◆ **Exercise requirements**
Copy all lines below that use the word "pink".

*** Opening of Given records ***

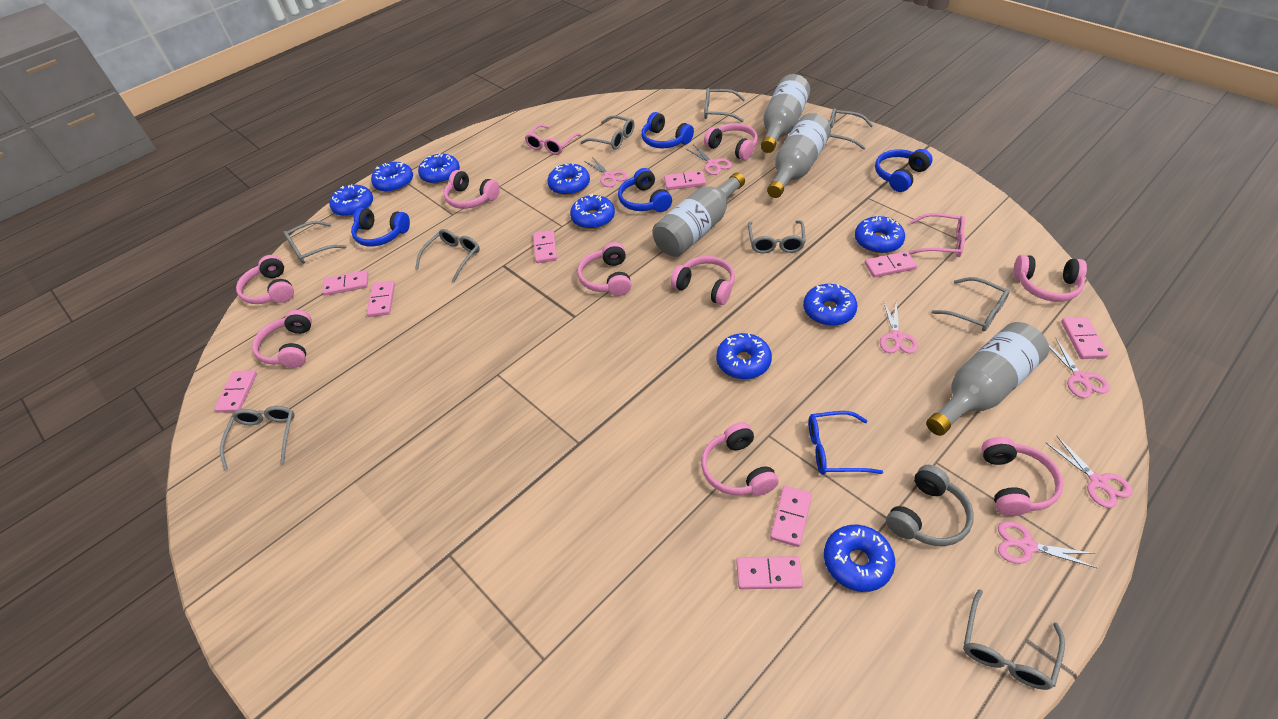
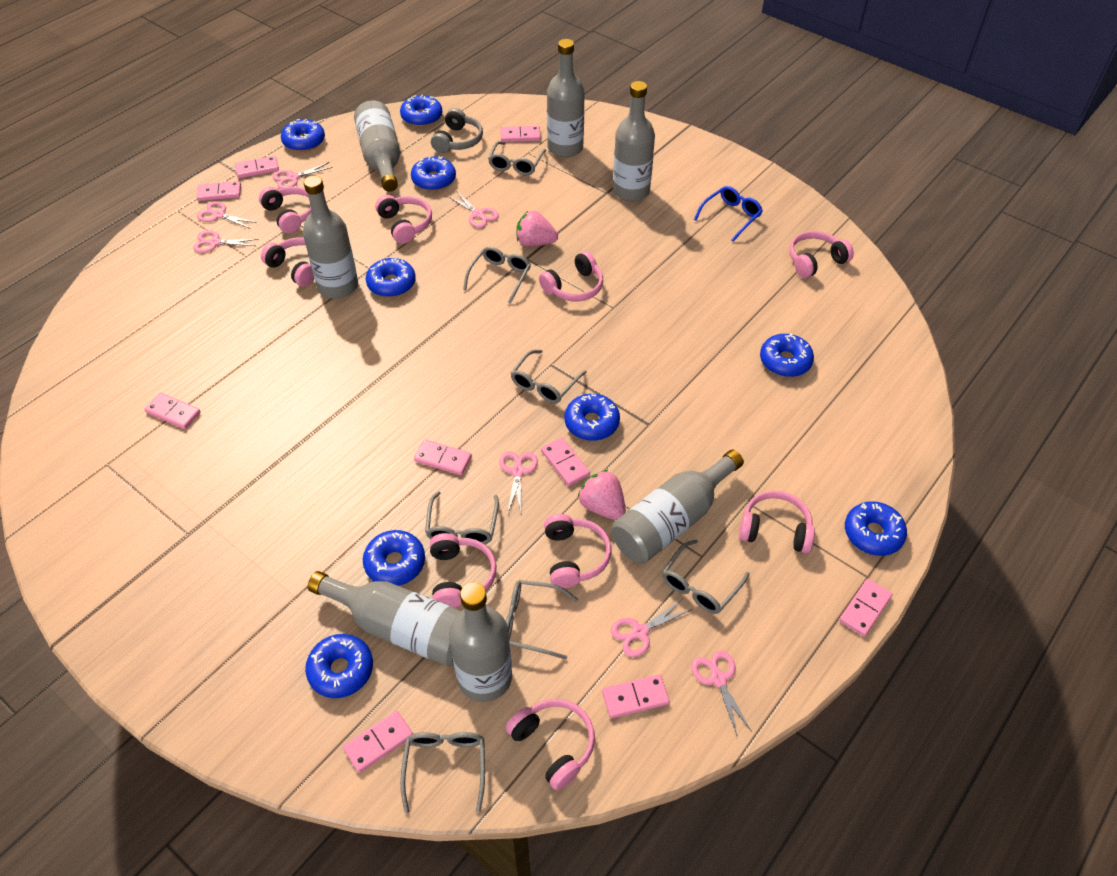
blue headphones: 4 -> 0
grey bottle: 4 -> 7
grey glasses: 9 -> 7
pink glasses: 2 -> 0
pink scissors: 6 -> 7
pink strawberry: 0 -> 2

*** Close of Given records ***

◆ **Result of the task**
pink glasses: 2 -> 0
pink scissors: 6 -> 7
pink strawberry: 0 -> 2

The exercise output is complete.